Word for word, give the material below again, minus any images.

Extracted records
▶

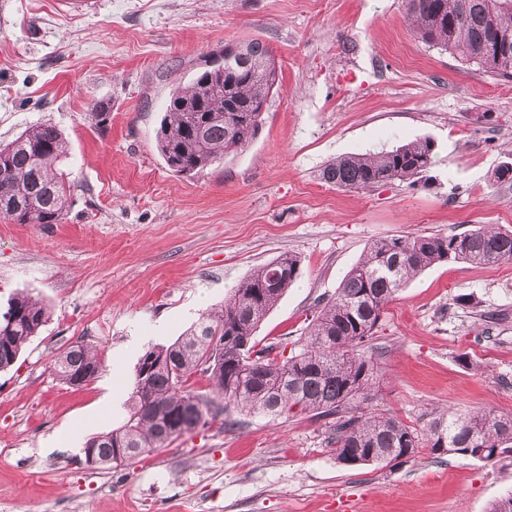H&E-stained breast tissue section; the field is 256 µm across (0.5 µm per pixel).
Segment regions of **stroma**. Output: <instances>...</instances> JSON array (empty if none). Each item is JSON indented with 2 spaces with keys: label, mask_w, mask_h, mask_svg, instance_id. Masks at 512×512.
Wrapping results in <instances>:
<instances>
[{
  "label": "stroma",
  "mask_w": 512,
  "mask_h": 512,
  "mask_svg": "<svg viewBox=\"0 0 512 512\" xmlns=\"http://www.w3.org/2000/svg\"><path fill=\"white\" fill-rule=\"evenodd\" d=\"M257 38L281 72L256 140L195 177L155 147L171 88L225 44ZM50 124L72 185L62 223L0 219V305L27 290L50 318L0 371V512H487L512 495V448L490 462L420 450L350 467L327 420L232 413L128 467L57 448L120 427L146 350L174 342L250 271L288 252L302 274L258 340H303L368 245L512 230V80L416 41L404 0H0V143ZM430 138L417 186L326 183L337 157ZM103 358L73 387L53 356ZM369 410L423 428L434 410L512 414V264L450 263L390 302L370 343ZM51 365L62 381L78 387L98 377L102 359L96 347L84 341H76L57 353Z\"/></svg>",
  "instance_id": "1"
}]
</instances>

◀

[Response to the exercise]
H&E-stained breast tissue section; the field is 256 µm across (0.5 µm per pixel).
Segment regions of **stroma**. Output: <instances>...</instances> JSON array (empty if none). Each item is JSON indented with 2 spaces with keys: label, mask_w, mask_h, mask_svg, instance_id. Masks at 512×512.
Wrapping results in <instances>:
<instances>
[{
  "label": "stroma",
  "mask_w": 512,
  "mask_h": 512,
  "mask_svg": "<svg viewBox=\"0 0 512 512\" xmlns=\"http://www.w3.org/2000/svg\"><path fill=\"white\" fill-rule=\"evenodd\" d=\"M257 38L281 72L256 140L195 177L155 147L171 88L225 44ZM50 124L72 185L62 223L0 219V305L27 290L50 318L0 371V512H487L512 495V448L490 462L420 450L350 467L327 420L232 413L128 467L57 448L120 427L146 350L174 342L250 271L288 252L302 274L258 340H303L368 245L512 230V80L416 41L404 0H0V143ZM430 138L417 186L326 183L337 157ZM103 358L73 387L53 356ZM369 410L423 428L434 410L512 414V264L450 263L390 302L370 343ZM51 365L62 381L78 387L98 377L102 359L96 347L84 341H76L57 353Z\"/></svg>",
  "instance_id": "1"
}]
</instances>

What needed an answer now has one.